**Problem to work on**. Below are entries. Reproduce exactly the lines between the line holding "BARO pin SDA: none -> GP4" and the line holding "LIGHT3 pin GND: GND -> none", inclusive, and only those.

....

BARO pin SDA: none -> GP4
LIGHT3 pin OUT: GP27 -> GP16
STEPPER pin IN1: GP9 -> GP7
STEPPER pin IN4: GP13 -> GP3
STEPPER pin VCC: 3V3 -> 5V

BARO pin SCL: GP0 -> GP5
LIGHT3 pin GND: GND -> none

....

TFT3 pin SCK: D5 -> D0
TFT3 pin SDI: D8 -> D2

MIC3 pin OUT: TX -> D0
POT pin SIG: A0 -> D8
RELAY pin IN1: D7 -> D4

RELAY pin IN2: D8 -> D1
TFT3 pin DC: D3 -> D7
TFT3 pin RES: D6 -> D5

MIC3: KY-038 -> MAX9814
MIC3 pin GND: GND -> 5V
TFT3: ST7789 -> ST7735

....

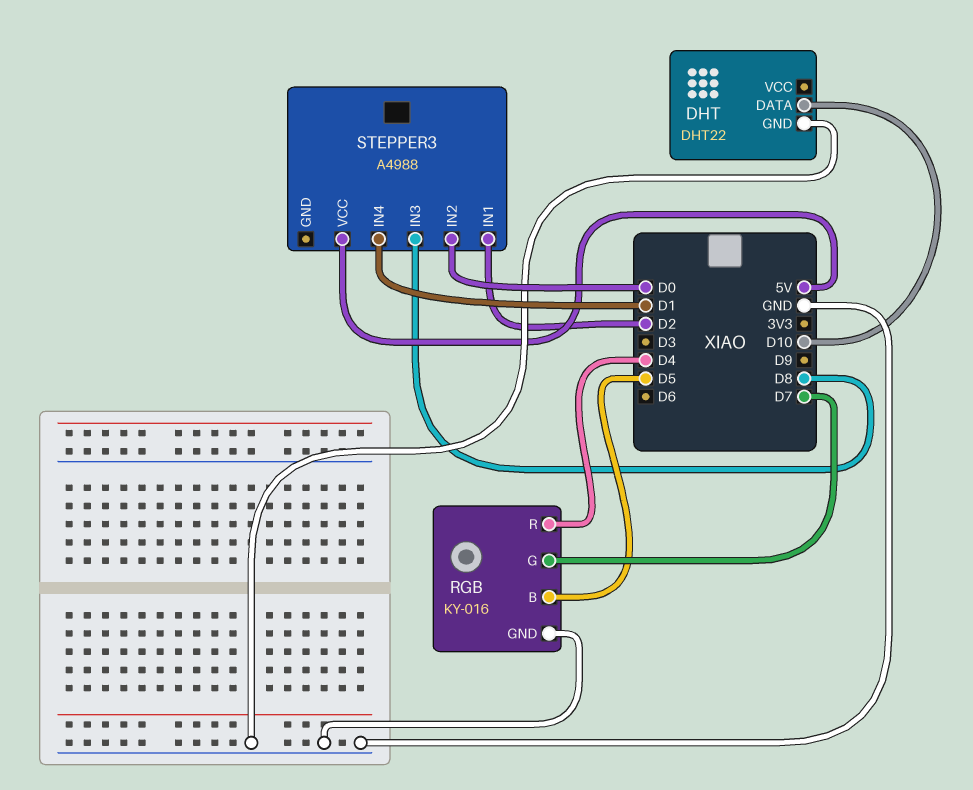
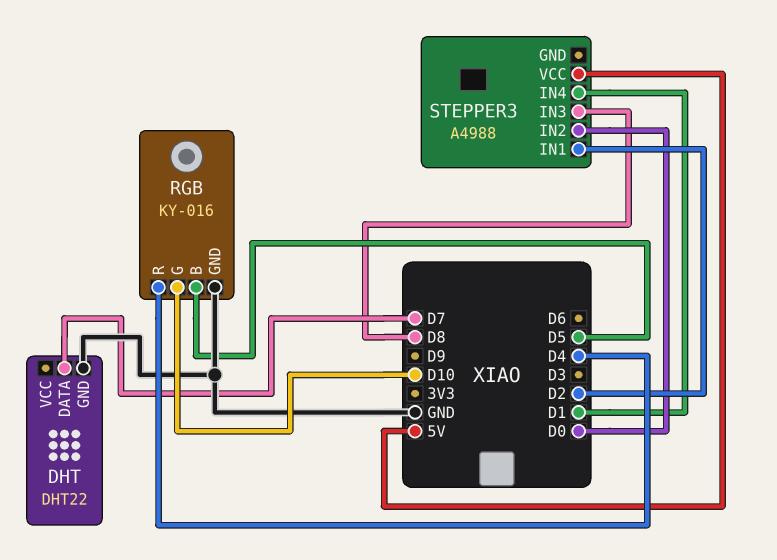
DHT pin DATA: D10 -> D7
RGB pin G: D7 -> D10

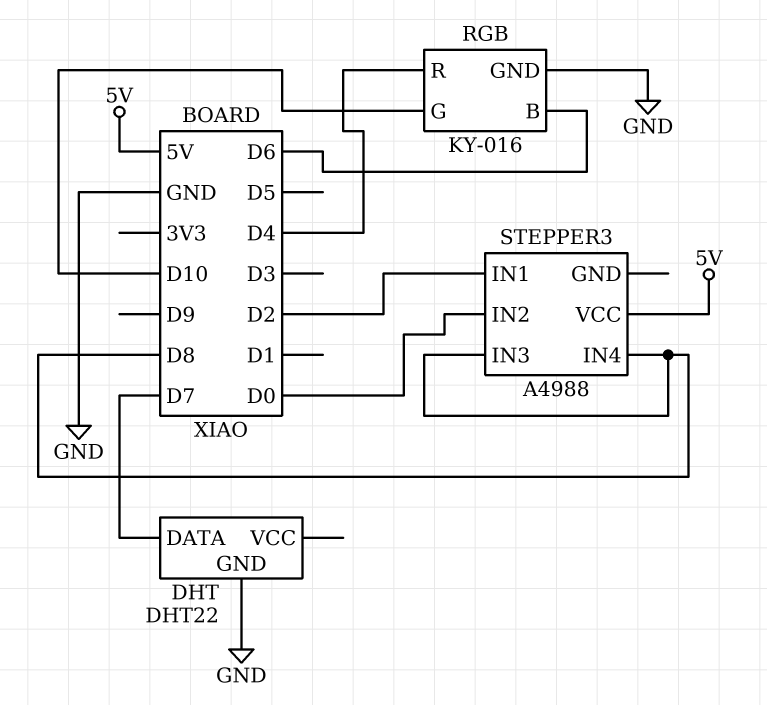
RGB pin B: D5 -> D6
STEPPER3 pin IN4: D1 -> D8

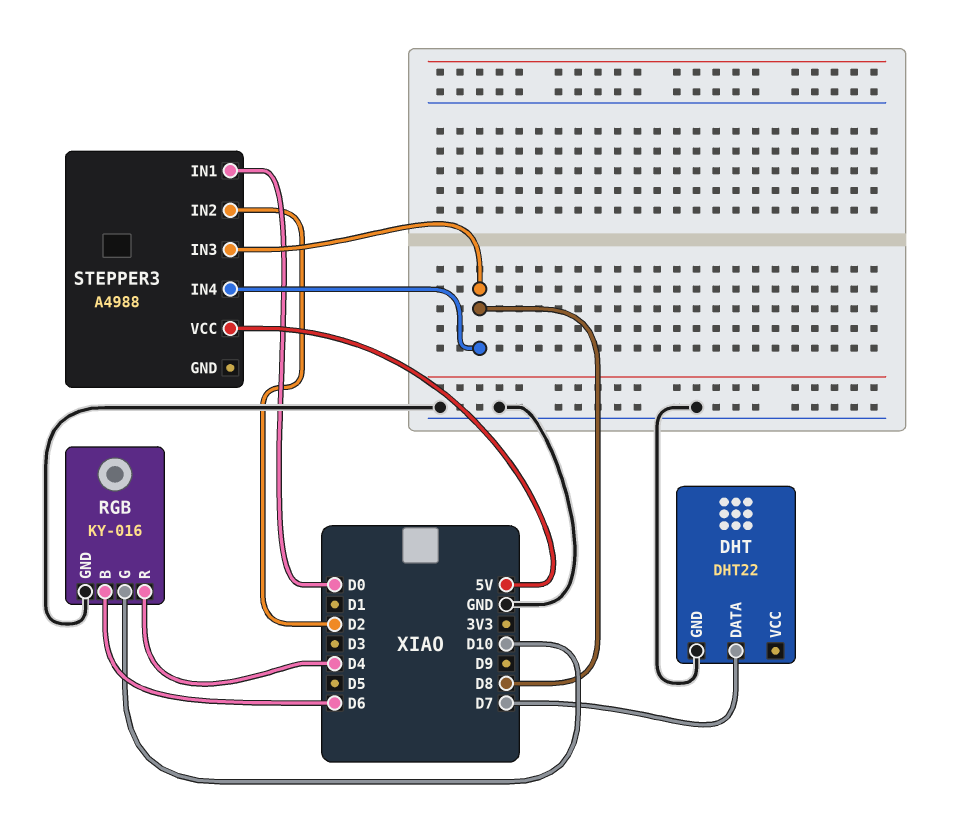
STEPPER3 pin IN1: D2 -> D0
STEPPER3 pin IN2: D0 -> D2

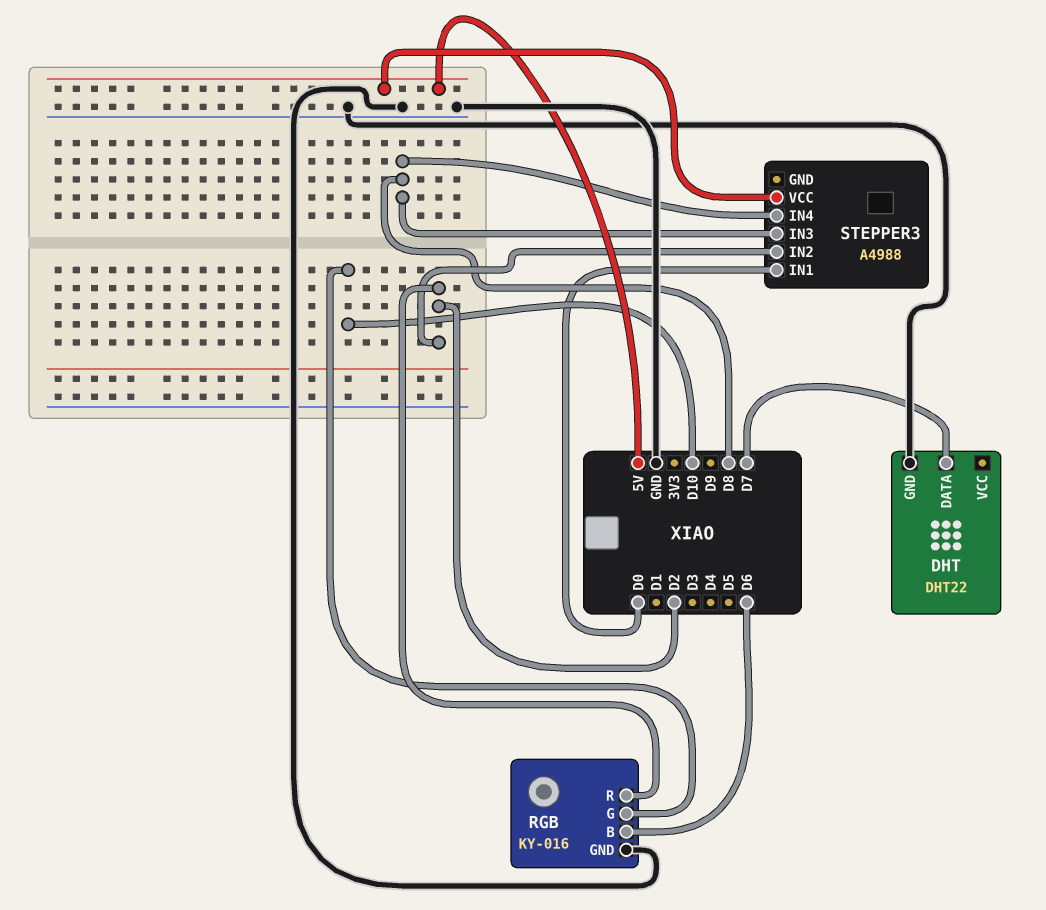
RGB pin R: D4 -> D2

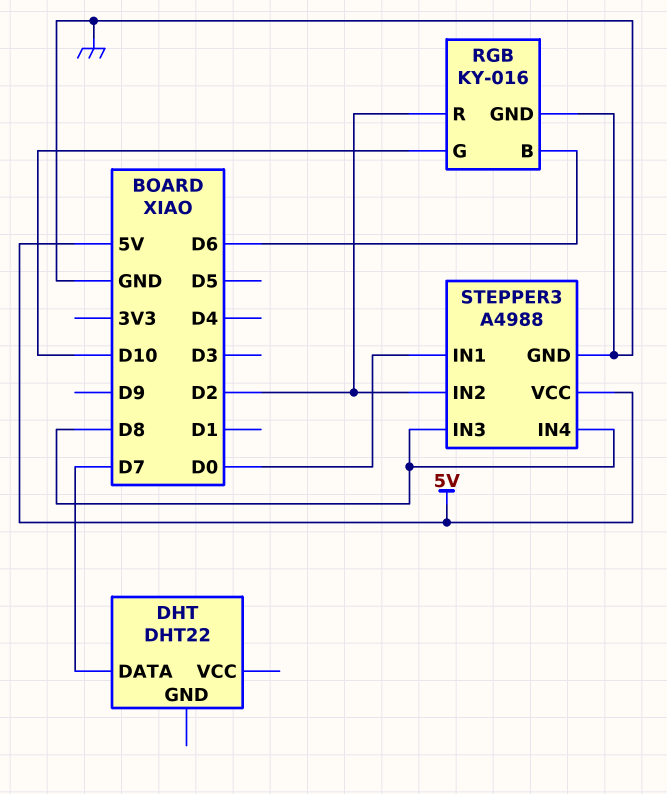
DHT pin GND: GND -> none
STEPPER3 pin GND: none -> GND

....

**Answer box**.
BARO pin SDA: none -> GP4
LIGHT3 pin OUT: GP27 -> GP16
STEPPER pin IN1: GP9 -> GP7
STEPPER pin IN4: GP13 -> GP3
STEPPER pin VCC: 3V3 -> 5V

BARO pin SCL: GP0 -> GP5
LIGHT3 pin GND: GND -> none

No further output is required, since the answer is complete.